▶ **WHAT YOU HAVE TO DO**: Copy out the records in full, word for word, without pictures.
──────────────────────────────
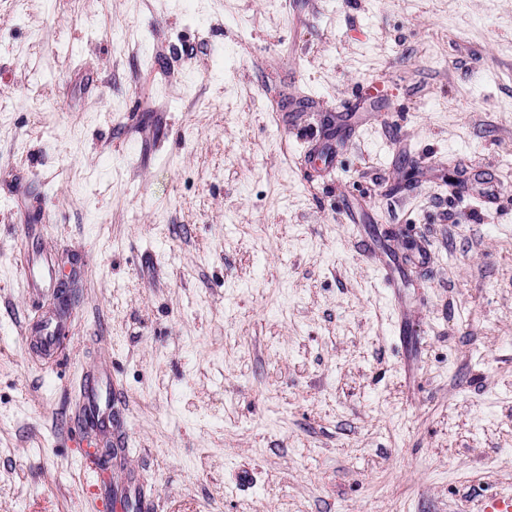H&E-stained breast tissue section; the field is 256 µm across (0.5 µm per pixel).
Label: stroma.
I'll use <instances>...</instances> for the list:
<instances>
[{
	"instance_id": "obj_1",
	"label": "stroma",
	"mask_w": 512,
	"mask_h": 512,
	"mask_svg": "<svg viewBox=\"0 0 512 512\" xmlns=\"http://www.w3.org/2000/svg\"><path fill=\"white\" fill-rule=\"evenodd\" d=\"M134 479L153 512L512 491V0H0V512ZM23 239L31 254V261L22 270L25 287L35 292L54 287L57 282L54 258L42 248L39 235L31 227L27 228ZM105 402H103V398ZM111 395L106 380L98 379L88 387L85 400V425L86 427L97 426L98 430L112 426V409L108 407Z\"/></svg>"
}]
</instances>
──────────────────────────────
▶ **COMPLETED EXERCISE**:
H&E-stained breast tissue section; the field is 256 µm across (0.5 µm per pixel).
Label: stroma.
I'll use <instances>...</instances> for the list:
<instances>
[{
	"instance_id": "obj_1",
	"label": "stroma",
	"mask_w": 512,
	"mask_h": 512,
	"mask_svg": "<svg viewBox=\"0 0 512 512\" xmlns=\"http://www.w3.org/2000/svg\"><path fill=\"white\" fill-rule=\"evenodd\" d=\"M134 479L153 512L512 491V0H0V512ZM23 239L31 254V261L22 270L25 287L35 292L54 287L57 282L54 258L42 248L39 235L31 227L27 228ZM105 402H103V398ZM111 395L106 380L98 379L88 387L85 400V425L86 427L97 426L98 430L112 426V409L108 407Z\"/></svg>"
}]
</instances>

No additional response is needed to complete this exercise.